_Entries supplied:_
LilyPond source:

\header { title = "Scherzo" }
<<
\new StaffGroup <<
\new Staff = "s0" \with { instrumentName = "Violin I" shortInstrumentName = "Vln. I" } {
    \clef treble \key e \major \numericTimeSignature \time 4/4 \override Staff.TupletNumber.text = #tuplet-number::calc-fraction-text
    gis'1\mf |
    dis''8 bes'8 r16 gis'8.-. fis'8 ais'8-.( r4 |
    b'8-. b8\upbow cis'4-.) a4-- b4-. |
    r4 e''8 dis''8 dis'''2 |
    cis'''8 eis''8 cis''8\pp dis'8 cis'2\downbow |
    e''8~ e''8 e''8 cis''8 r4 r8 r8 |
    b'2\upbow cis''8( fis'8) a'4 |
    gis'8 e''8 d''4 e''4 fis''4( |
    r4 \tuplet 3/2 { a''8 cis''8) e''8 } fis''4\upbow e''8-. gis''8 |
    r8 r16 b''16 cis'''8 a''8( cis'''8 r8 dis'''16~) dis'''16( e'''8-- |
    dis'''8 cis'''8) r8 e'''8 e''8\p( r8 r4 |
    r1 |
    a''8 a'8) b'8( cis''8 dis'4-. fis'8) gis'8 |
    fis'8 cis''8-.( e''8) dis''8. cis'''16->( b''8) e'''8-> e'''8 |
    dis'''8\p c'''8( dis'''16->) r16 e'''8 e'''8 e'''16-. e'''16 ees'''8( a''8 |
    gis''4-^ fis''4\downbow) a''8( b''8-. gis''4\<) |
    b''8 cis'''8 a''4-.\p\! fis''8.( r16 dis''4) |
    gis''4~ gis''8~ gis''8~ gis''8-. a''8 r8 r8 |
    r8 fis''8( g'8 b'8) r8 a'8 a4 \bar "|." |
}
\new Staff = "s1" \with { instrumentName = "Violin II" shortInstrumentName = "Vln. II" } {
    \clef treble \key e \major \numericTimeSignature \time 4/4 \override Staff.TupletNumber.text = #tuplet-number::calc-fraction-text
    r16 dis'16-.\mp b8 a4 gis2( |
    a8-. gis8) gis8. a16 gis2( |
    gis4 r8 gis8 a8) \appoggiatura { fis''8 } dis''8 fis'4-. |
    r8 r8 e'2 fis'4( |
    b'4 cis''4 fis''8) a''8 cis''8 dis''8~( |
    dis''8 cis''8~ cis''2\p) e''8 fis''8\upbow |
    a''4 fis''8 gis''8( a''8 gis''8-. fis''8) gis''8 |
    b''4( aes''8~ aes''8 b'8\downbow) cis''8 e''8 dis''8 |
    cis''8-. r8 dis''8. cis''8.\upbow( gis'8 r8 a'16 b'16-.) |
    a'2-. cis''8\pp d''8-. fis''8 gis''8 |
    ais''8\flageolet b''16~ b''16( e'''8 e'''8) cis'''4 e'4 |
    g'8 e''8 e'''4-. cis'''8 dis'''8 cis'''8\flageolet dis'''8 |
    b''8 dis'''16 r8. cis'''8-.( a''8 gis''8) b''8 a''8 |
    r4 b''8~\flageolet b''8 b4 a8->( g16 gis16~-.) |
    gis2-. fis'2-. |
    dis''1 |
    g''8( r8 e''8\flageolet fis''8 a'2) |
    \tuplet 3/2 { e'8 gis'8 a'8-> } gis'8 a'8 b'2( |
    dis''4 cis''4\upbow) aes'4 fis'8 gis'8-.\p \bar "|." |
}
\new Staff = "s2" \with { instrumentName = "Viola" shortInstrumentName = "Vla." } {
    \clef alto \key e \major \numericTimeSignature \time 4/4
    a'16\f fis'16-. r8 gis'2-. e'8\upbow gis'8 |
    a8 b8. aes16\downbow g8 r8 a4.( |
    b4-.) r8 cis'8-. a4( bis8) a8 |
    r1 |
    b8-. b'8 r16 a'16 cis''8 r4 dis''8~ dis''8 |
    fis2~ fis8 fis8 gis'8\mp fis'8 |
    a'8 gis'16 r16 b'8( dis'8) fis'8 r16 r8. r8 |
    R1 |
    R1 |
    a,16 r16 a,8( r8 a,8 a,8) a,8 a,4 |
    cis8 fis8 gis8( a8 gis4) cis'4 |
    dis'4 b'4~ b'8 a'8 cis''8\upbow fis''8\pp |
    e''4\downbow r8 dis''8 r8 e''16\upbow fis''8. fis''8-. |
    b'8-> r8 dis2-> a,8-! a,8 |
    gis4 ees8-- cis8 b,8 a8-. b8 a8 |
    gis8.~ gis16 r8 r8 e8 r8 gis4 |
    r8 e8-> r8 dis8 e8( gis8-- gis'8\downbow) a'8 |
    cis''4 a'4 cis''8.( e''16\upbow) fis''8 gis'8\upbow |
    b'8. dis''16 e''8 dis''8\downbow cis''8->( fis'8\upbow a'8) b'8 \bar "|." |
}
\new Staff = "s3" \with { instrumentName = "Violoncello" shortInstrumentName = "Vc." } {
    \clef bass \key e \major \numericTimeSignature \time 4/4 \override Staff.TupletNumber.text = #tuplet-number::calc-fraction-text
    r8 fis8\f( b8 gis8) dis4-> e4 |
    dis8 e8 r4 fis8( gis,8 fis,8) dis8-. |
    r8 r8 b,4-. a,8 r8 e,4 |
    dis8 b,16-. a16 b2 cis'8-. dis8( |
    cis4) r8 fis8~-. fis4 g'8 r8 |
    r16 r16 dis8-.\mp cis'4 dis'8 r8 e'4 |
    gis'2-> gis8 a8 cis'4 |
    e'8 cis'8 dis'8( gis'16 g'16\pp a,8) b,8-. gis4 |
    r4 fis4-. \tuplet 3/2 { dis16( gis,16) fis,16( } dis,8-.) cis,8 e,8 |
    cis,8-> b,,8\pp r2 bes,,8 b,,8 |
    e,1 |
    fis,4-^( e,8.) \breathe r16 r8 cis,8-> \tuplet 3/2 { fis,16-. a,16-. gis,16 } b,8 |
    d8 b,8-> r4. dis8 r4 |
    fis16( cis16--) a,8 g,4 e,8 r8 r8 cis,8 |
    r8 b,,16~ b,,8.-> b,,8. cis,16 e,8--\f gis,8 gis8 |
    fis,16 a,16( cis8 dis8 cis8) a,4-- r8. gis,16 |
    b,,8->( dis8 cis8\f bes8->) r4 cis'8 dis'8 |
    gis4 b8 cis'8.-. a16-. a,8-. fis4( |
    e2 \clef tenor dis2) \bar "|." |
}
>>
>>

_Required work:_
Pick out every line in the items above that contains the string "Violin". Upper and lower case must match.

_Result:_
\new Staff = "s0" \with { instrumentName = "Violin I" shortInstrumentName = "Vln. I" } {
\new Staff = "s1" \with { instrumentName = "Violin II" shortInstrumentName = "Vln. II" } {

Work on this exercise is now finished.